What to work on -
Please write out all the entries exactly, without the pictures.

Listed entries -
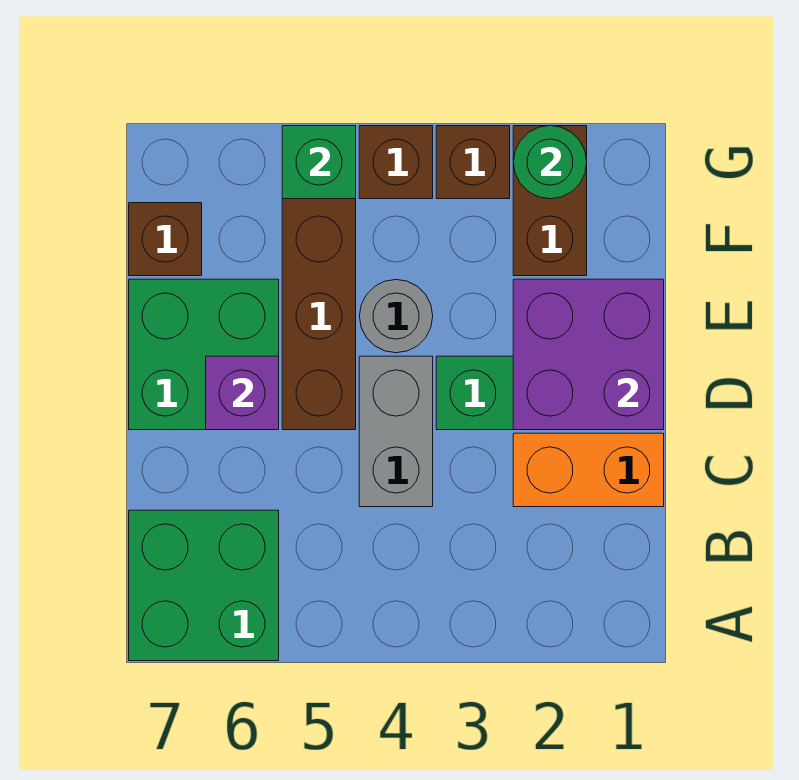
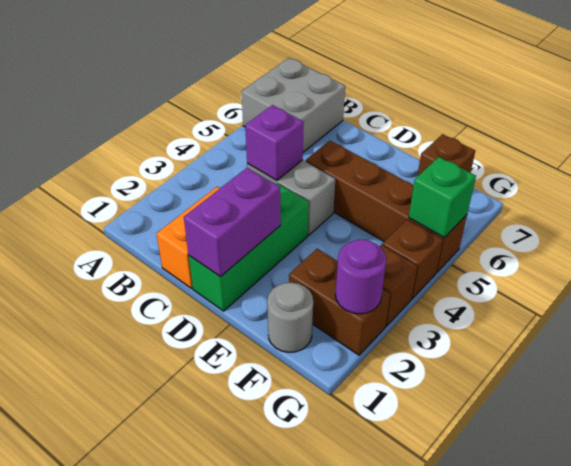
green brick A6:B7 level 1 -> grey brick A6:B7 level 1
purple brick D1:E2 level 2 -> purple brick D1:D2 level 2
green brick D6:E7 level 1 -> none
purple brick D6 level 2 -> purple brick C4 level 2
grey round brick E4 level 1 -> grey round brick F1 level 1
green round brick G2 level 2 -> purple round brick G2 level 2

Exercise answer -
green brick A6:B7 level 1 -> grey brick A6:B7 level 1
purple brick D1:E2 level 2 -> purple brick D1:D2 level 2
green brick D6:E7 level 1 -> none
purple brick D6 level 2 -> purple brick C4 level 2
grey round brick E4 level 1 -> grey round brick F1 level 1
green round brick G2 level 2 -> purple round brick G2 level 2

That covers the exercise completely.